INFORMATION SUPPLIED ->
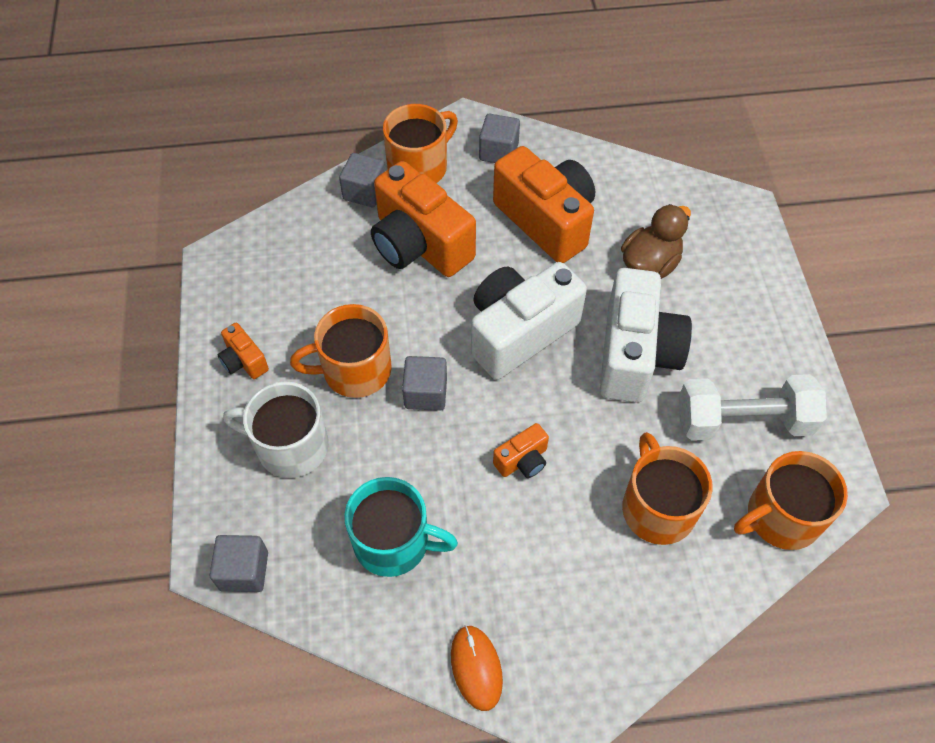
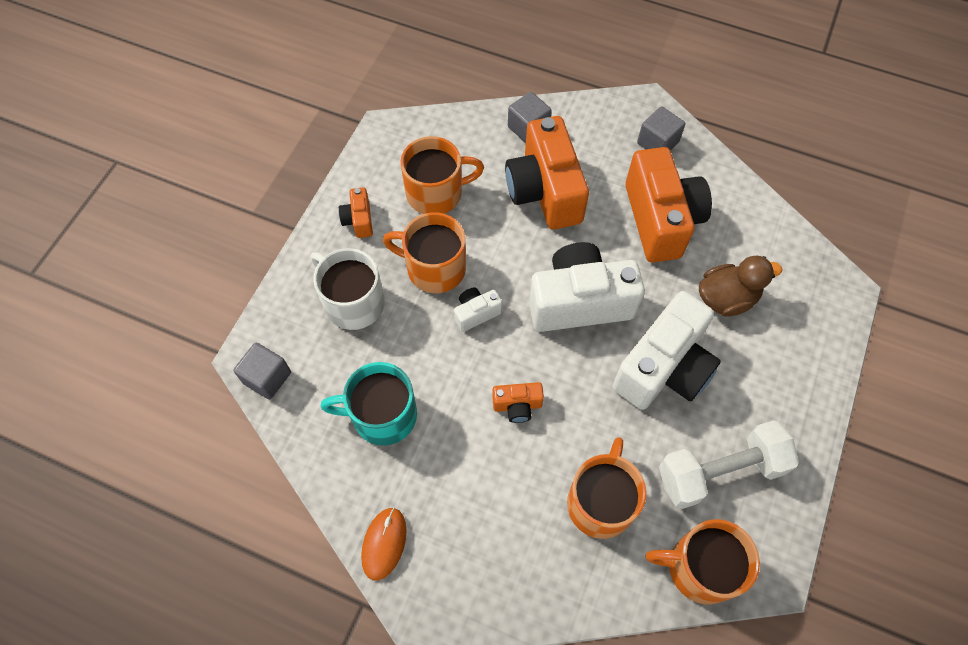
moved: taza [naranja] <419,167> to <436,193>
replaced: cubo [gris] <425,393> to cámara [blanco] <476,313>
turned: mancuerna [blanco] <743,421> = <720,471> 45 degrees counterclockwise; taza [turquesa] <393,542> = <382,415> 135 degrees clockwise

EXERCISE OBJECTIVE -> Please output all the data exactly as given, with the pictures omitted.

ANSWER SECTION ->
moved: taza [naranja] <419,167> to <436,193>
replaced: cubo [gris] <425,393> to cámara [blanco] <476,313>
turned: mancuerna [blanco] <743,421> = <720,471> 45 degrees counterclockwise; taza [turquesa] <393,542> = <382,415> 135 degrees clockwise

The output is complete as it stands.